## About this task
Exactly the lines from the one with "(695, 173) = (792, 229): white" through the end of the records below are to be output, the first and last included, and no others.

## Records to use
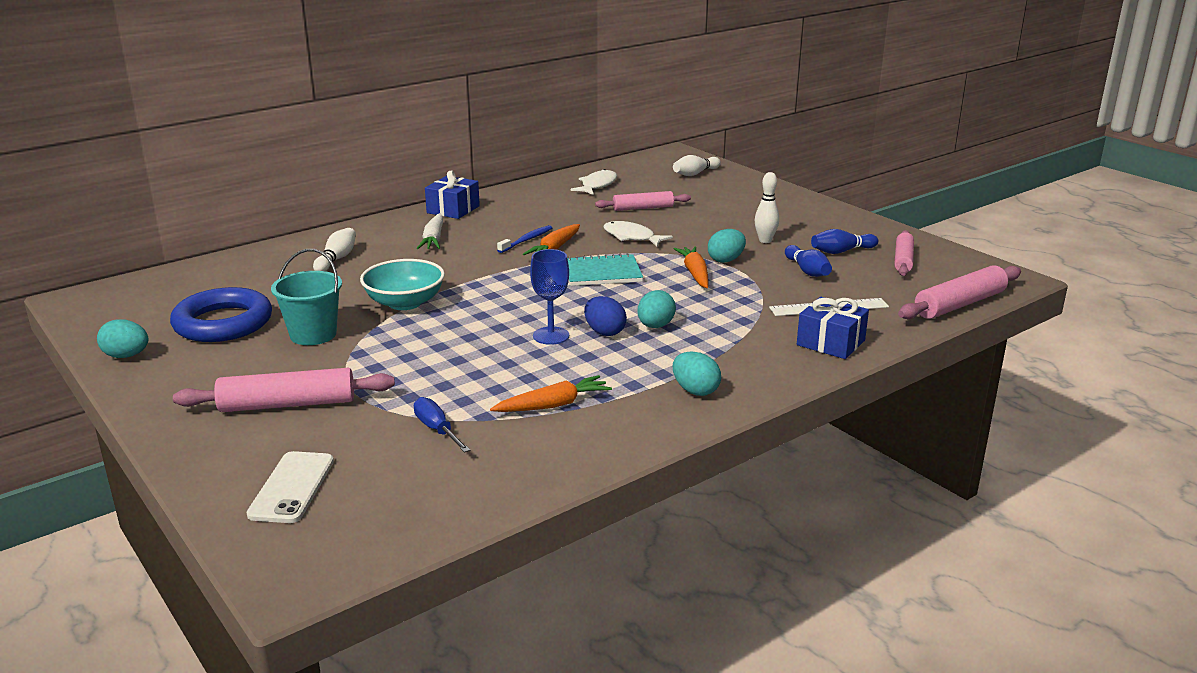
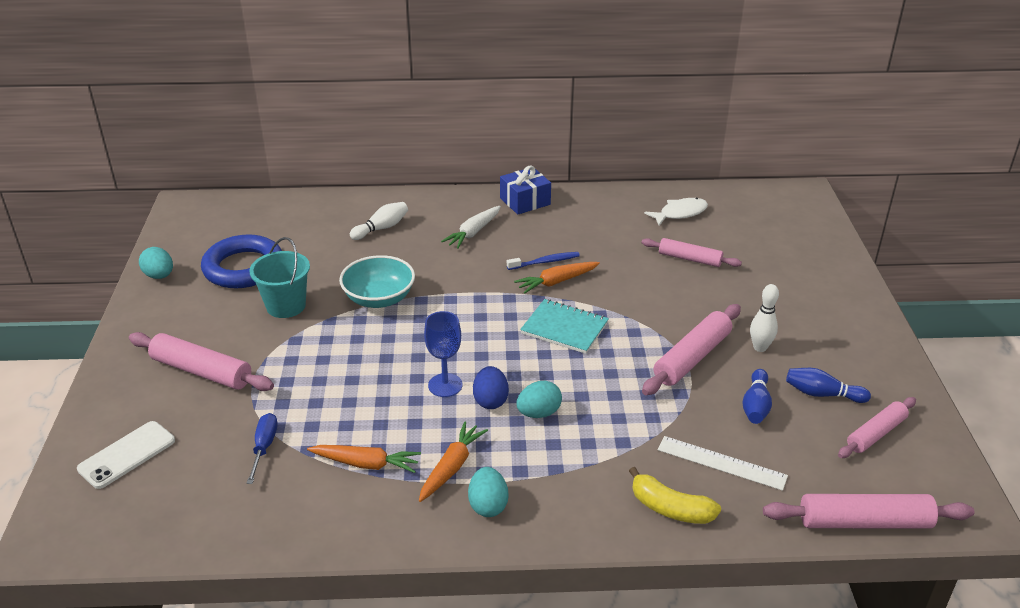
camera: 35 degrees right, 10 degrees up
(631, 237) = (638, 293): white fish -> none
(695, 173) = (792, 229): white bowling pin -> none
(695, 273) = (644, 363): orange carrot -> orange carrot (451, 467)
(726, 260) = (692, 358): turquoise egg -> pink rolling pin
(830, 343) = (670, 508): blue gift -> yellow banana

## Completed exercise
(695, 173) = (792, 229): white bowling pin -> none
(695, 273) = (644, 363): orange carrot -> orange carrot (451, 467)
(726, 260) = (692, 358): turquoise egg -> pink rolling pin
(830, 343) = (670, 508): blue gift -> yellow banana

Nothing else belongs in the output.